Work instructions: Return the lines from the line containing "black spinning top [393,202,480,283]" onward. Each must match exactly, and the last line of the listing below must be included.

Recorded data:
#####
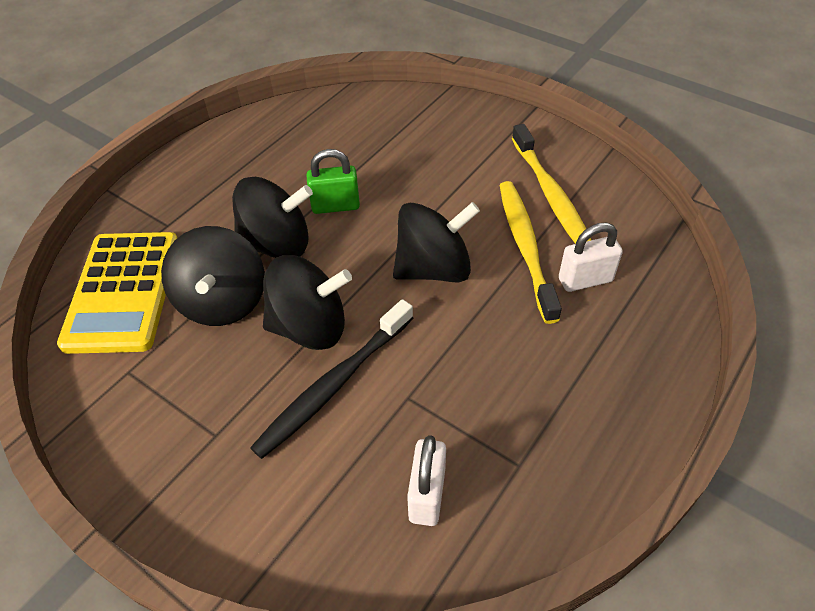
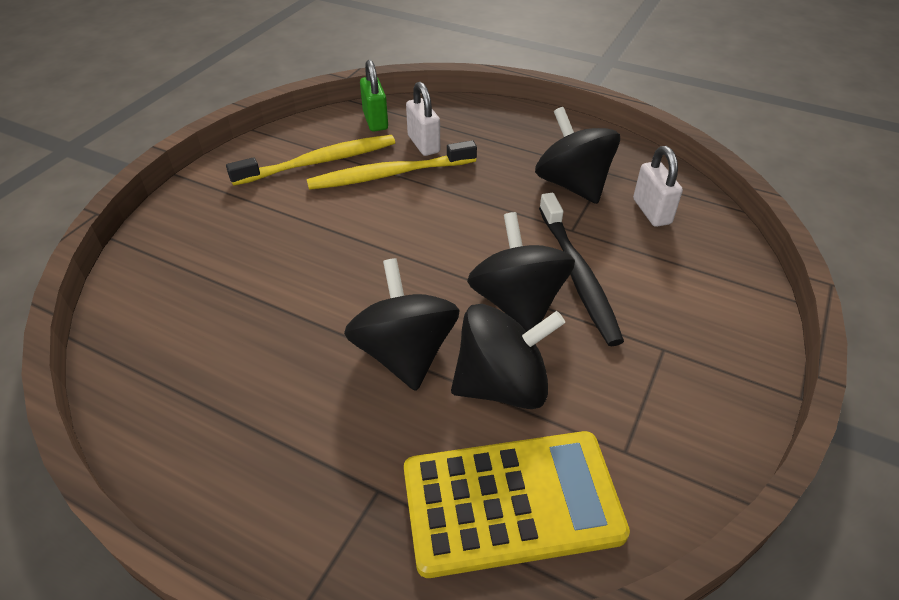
camera: 100 degrees left, 5 degrees down
black toothbrush [250,299,413,459] -> black toothbrush turned 45 degrees clockwise [539,193,624,346]
green padlock [307,149,360,214] -> green padlock moved to [360,60,388,131]
black spinning top [393,202,480,283] -> black spinning top moved to [535,107,620,204]
white padlock [407,435,446,526] -> white padlock turned 75 degrees clockwise [633,146,683,227]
#####
Solution to this task:
black spinning top [393,202,480,283] -> black spinning top moved to [535,107,620,204]
white padlock [407,435,446,526] -> white padlock turned 75 degrees clockwise [633,146,683,227]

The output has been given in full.